[To do] Produce a copy of every line in the records that holds the string "star".

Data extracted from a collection
☆ ☆ ☆ ☆

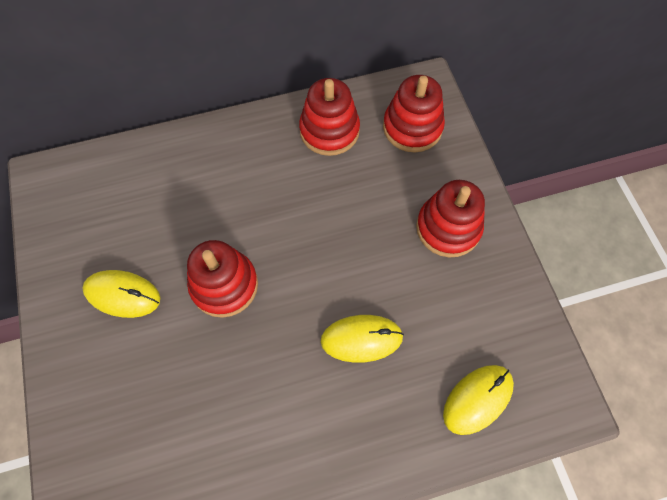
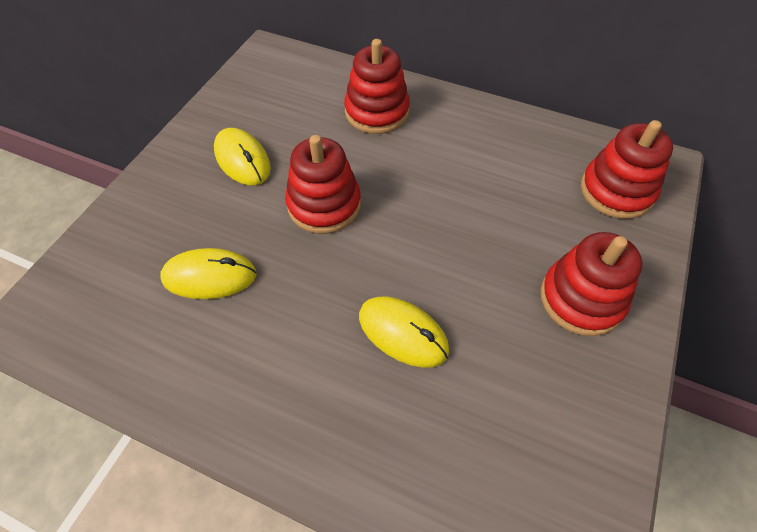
camera: 40 degrees right, 10 degrees down
(329, 130) = (527, 147): red stacking toy -> red stacking toy (377, 112)
(477, 399) = (474, 484): yellow mouse -> yellow mouse (209, 276)

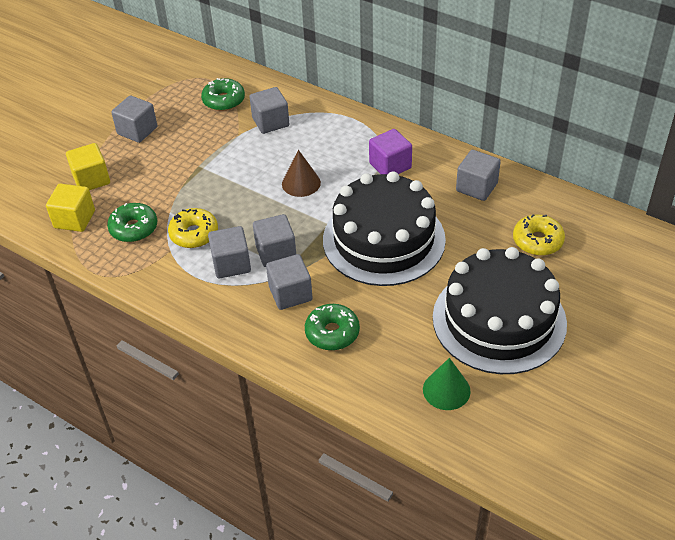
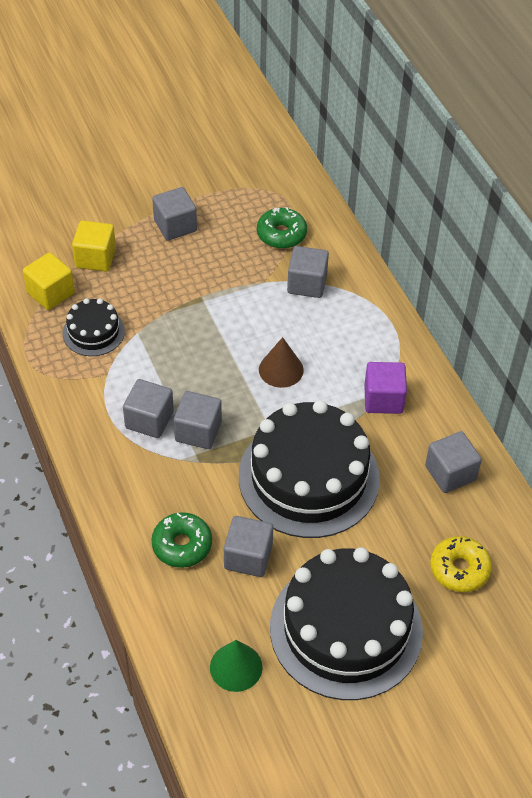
camera: 30 degrees right, 5 degrees up
(134, 228) = (93, 332): green donut -> black cake
(194, 234) = (141, 369): yellow donut -> none
(290, 293) = (177, 482): grey cube -> grey cube (248, 557)

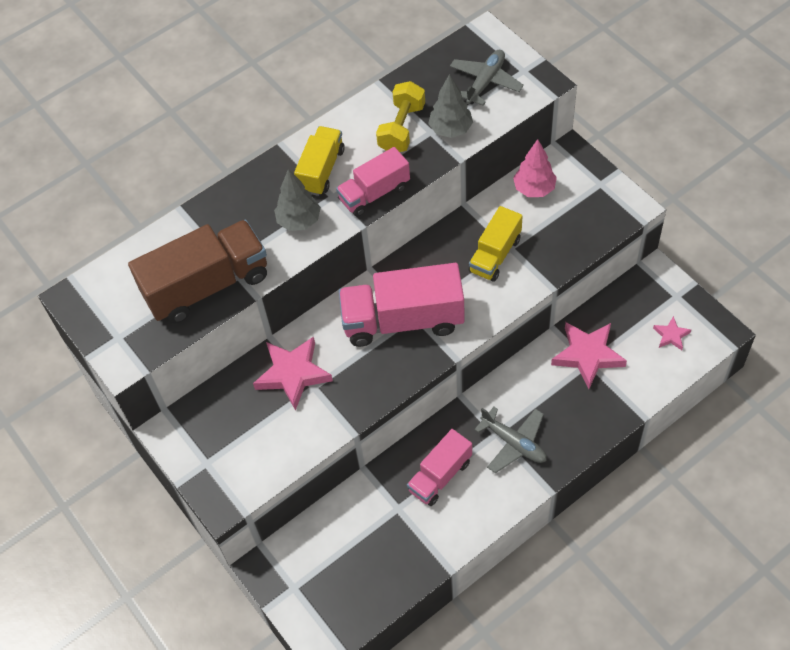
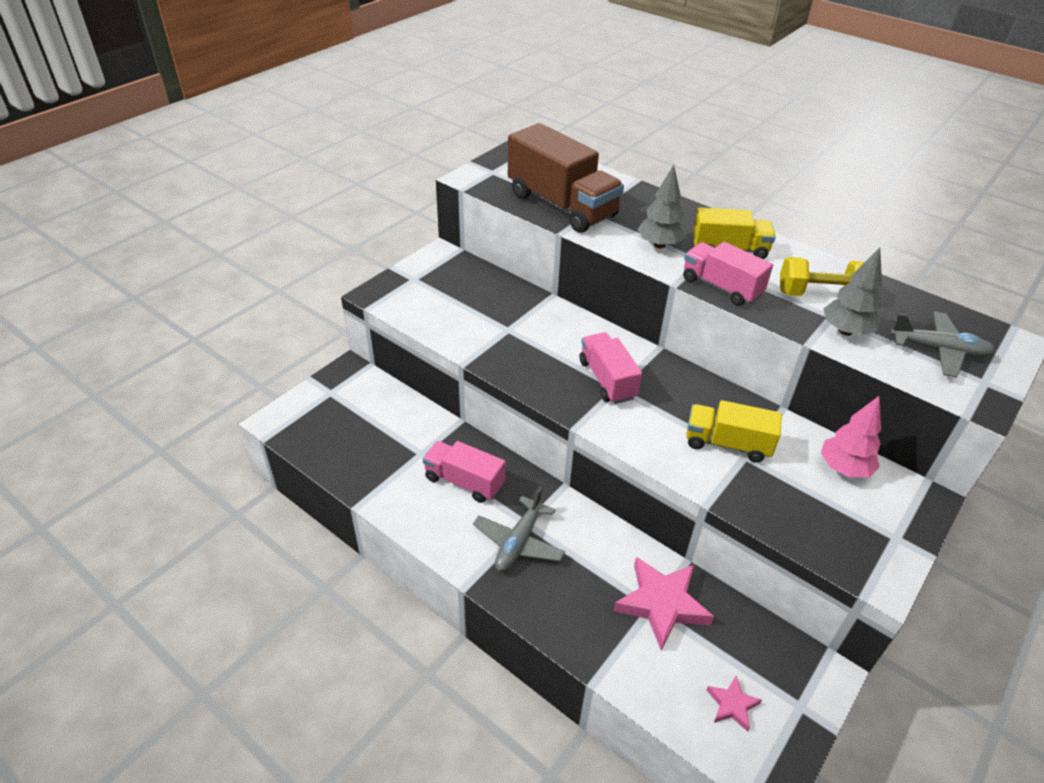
camera: 70 degrees right, 15 degrees down
(293, 374) = (518, 314): pink star -> none
(403, 320) = (607, 380): pink truck -> pink truck, size x0.60

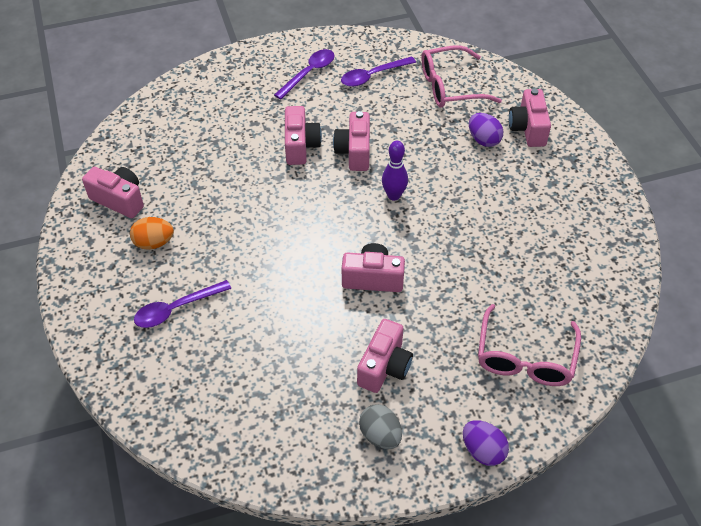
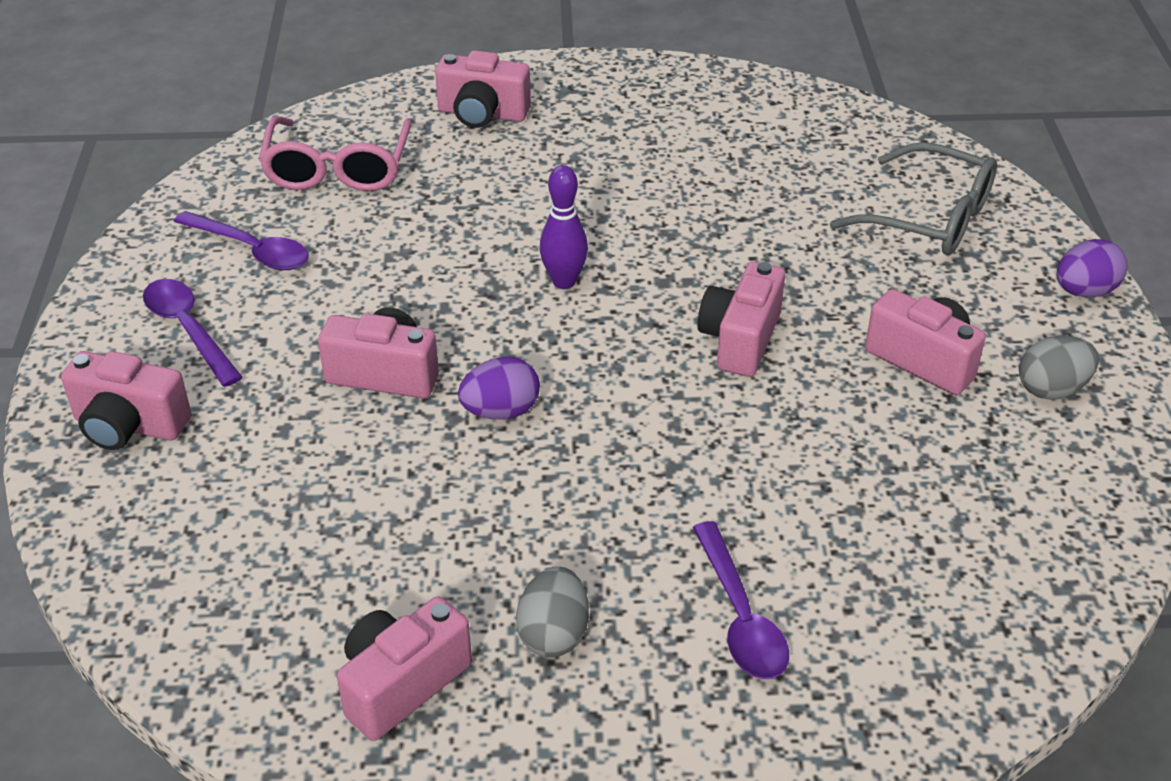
camera: 75 degrees left, 10 degrees down
(154, 243) = (553, 634): orange egg -> grey egg
(354, 152) = (437, 308): pink camera -> pink camera (129, 426)
(372, 76) = (252, 250): purple spoon -> purple spoon turned 45 degrees counterclockwise
(483, 140) = (483, 161): purple egg -> purple egg (501, 411)
(525, 358) = (930, 218): pink glasses -> grey glasses

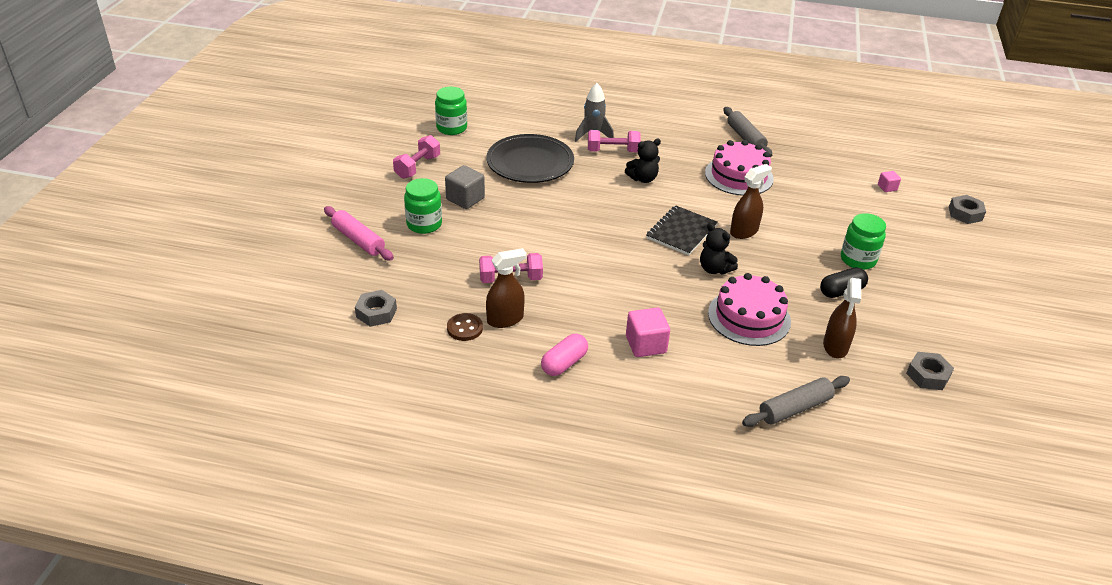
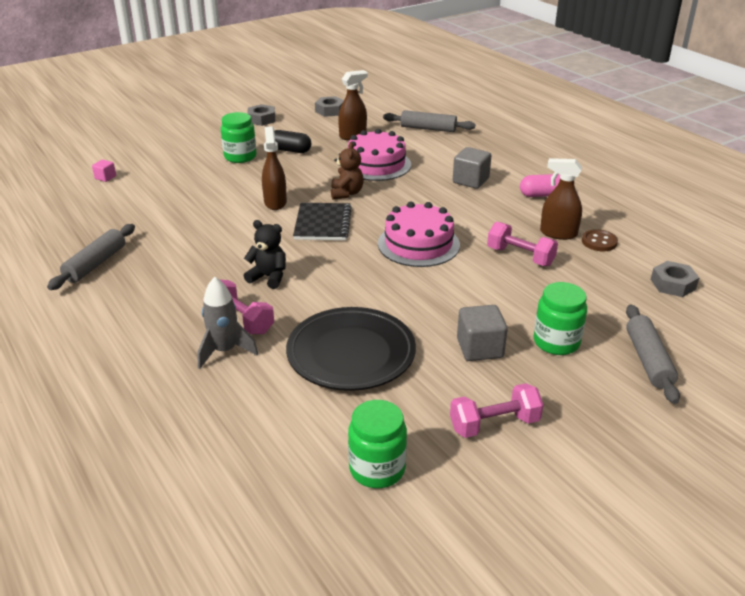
camera: 135 degrees left, 5 degrees down
(358, 240) = (648, 360): pink rolling pin -> grey rolling pin
(645, 345) = (470, 181): pink cube -> grey cube
(681, 232) = (322, 223): black notebook -> black notebook turned 75 degrees counterclockwise
(714, 269) = (346, 193): black teddy bear -> brown teddy bear
(739, 176) = (184, 238): pink cake -> pink cake (418, 244)
(744, 231) = (275, 202): brown spray bottle -> brown spray bottle turned 75 degrees clockwise
(965, 213) = (107, 144): grey nut -> grey nut (261, 119)

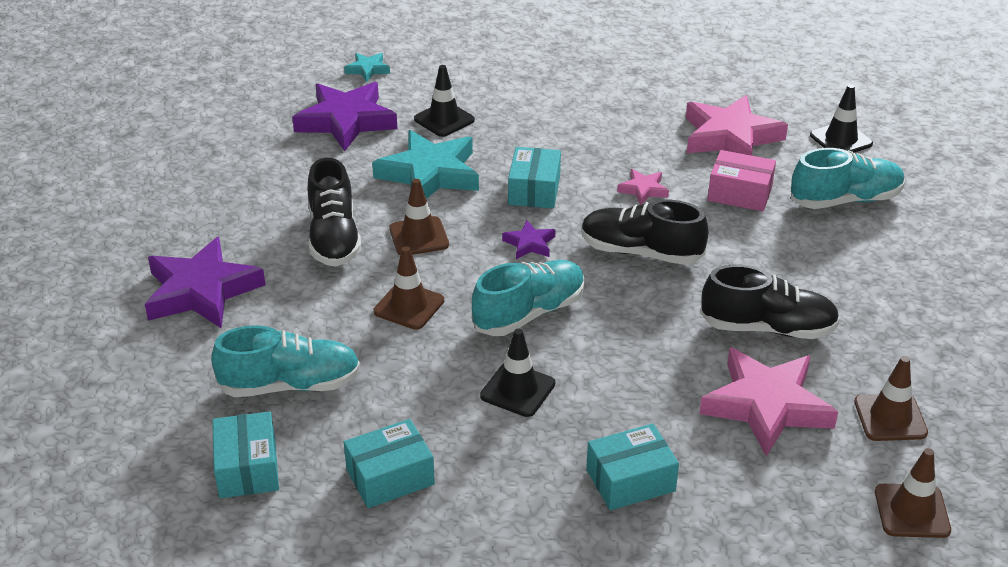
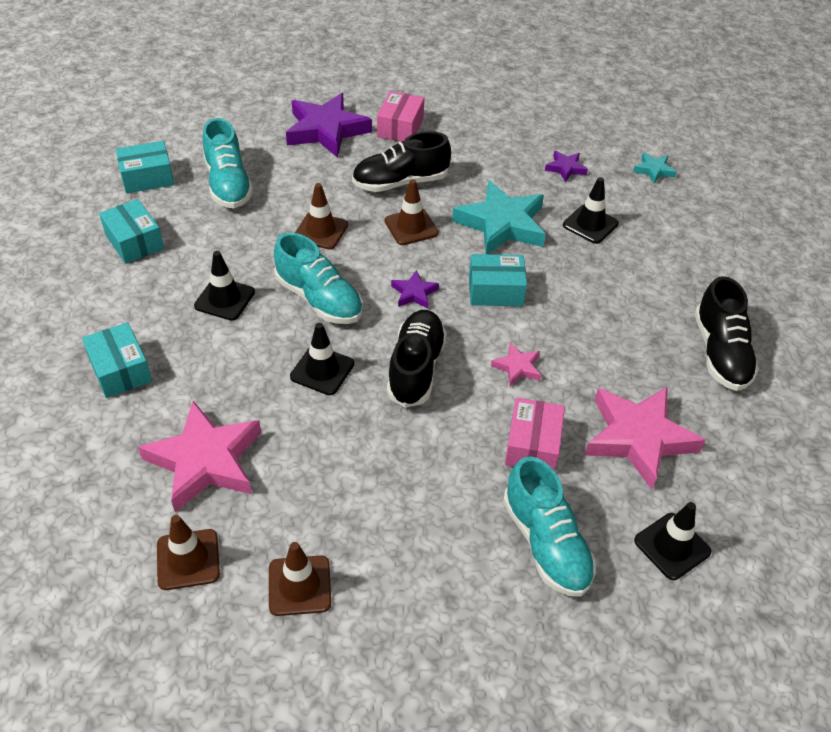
camera: 80 degrees right, 10 degrees up
(221, 229) = (400, 127): none -> pink box
(346, 121) = (565, 168): purple star -> purple star, size x0.47
(640, 316) = (322, 370): none -> black traffic cone
(767, 328) = (314, 464): black shoe -> black shoe (720, 353)
(912, 511) = (65, 567): brown traffic cone -> brown traffic cone (299, 585)

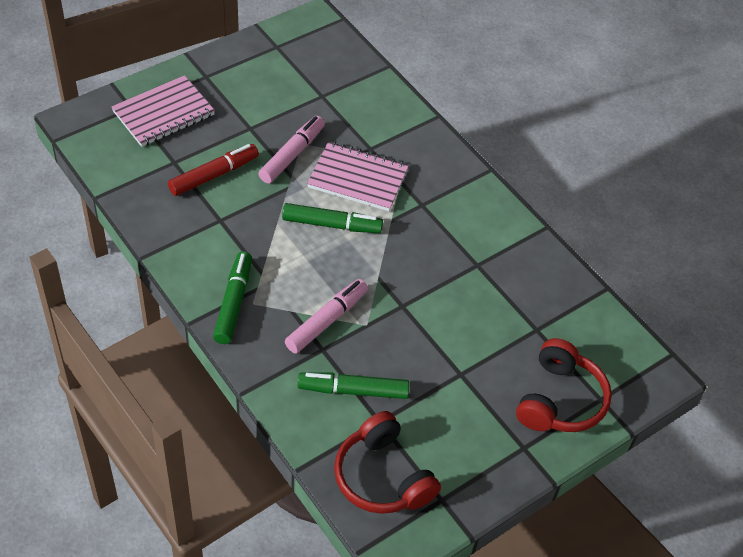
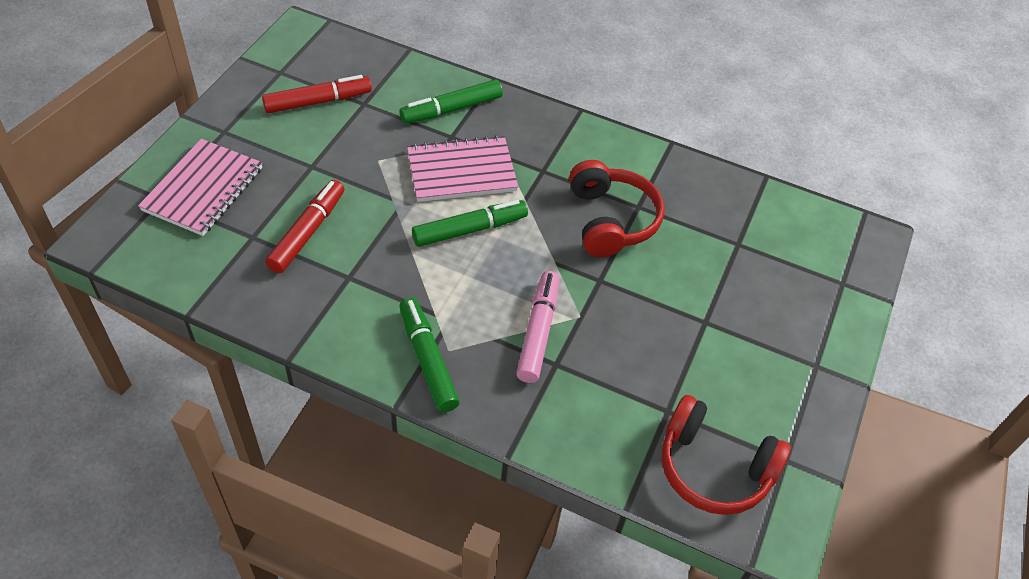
camera: 30 degrees left, 0 degrees up
(288, 80) = (317, 101): none -> red marker
(292, 155) = (376, 176): pink marker -> none
(353, 390) = (618, 392): green marker -> green marker (452, 109)
(560, 400) = (810, 302): red headphones -> red headphones (611, 220)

☆ ☆ ☆ ☆

[Solution]
(293, 374) = (518, 314): pink star -> none
(346, 121) = (565, 168): purple star -> purple star, size x0.47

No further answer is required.